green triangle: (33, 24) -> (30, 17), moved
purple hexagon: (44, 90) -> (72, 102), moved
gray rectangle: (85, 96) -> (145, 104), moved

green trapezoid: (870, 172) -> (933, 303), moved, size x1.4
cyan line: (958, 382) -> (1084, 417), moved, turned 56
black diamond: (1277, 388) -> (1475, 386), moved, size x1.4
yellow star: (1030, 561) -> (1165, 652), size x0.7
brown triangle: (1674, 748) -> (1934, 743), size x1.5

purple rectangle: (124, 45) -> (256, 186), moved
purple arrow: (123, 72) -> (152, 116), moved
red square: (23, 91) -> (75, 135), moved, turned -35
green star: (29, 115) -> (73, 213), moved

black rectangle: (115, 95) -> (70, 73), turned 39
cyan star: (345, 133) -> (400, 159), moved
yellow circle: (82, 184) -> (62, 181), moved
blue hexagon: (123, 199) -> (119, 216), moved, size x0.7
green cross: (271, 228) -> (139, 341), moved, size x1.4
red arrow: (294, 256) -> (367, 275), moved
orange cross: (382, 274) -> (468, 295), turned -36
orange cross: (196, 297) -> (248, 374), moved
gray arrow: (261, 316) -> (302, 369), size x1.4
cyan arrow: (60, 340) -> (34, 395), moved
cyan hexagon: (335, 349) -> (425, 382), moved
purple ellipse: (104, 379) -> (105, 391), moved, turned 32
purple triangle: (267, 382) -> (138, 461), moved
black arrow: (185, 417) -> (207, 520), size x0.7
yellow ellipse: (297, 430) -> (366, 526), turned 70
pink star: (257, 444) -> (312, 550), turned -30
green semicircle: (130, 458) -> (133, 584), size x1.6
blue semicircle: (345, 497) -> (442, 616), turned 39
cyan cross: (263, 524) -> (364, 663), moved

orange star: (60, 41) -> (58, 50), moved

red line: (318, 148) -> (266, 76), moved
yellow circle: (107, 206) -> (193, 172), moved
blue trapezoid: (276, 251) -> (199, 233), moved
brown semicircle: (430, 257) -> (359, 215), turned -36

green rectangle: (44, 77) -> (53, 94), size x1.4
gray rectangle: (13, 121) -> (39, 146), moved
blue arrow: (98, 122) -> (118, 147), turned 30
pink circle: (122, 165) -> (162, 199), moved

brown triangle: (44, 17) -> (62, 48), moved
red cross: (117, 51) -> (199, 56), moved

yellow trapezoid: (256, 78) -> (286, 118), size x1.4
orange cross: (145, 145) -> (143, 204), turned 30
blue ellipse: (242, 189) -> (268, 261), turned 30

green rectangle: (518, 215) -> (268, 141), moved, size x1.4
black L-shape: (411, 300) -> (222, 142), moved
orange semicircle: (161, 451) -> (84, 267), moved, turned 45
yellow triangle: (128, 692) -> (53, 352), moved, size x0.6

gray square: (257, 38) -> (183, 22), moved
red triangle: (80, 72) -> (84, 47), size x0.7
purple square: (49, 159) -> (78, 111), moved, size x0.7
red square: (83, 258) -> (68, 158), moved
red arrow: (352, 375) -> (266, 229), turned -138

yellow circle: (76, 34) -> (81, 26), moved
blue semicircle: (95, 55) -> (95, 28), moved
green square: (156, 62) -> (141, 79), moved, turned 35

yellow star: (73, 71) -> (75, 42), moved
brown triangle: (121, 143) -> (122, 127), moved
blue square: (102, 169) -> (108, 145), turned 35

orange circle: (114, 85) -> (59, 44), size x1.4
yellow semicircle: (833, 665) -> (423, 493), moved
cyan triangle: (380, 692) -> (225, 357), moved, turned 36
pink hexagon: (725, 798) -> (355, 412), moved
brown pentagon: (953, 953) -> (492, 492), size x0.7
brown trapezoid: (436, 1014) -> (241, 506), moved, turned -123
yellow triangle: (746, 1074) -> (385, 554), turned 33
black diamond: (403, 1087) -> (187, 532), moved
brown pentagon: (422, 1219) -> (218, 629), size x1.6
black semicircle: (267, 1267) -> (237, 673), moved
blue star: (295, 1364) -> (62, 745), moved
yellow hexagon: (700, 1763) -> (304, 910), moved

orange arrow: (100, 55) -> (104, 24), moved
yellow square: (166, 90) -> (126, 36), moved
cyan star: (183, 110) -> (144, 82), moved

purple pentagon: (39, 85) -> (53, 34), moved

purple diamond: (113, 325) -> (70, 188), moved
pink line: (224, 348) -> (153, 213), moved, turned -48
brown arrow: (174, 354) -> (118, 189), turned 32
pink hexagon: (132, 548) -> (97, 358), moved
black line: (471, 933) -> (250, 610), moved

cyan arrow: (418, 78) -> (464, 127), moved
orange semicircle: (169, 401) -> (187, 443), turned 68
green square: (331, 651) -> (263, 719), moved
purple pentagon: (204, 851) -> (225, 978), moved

TASK DESCRIPTION
After locating the line with "green star: (29, 115) -> (73, 213), moved" above, return that line and every later line through the one with "green cross: (271, 228)", word for word and with nothing else.

ANSWER TO THIS PROBLEM
green star: (29, 115) -> (73, 213), moved

black rectangle: (115, 95) -> (70, 73), turned 39
cyan star: (345, 133) -> (400, 159), moved
yellow circle: (82, 184) -> (62, 181), moved
blue hexagon: (123, 199) -> (119, 216), moved, size x0.7
green cross: (271, 228) -> (139, 341), moved, size x1.4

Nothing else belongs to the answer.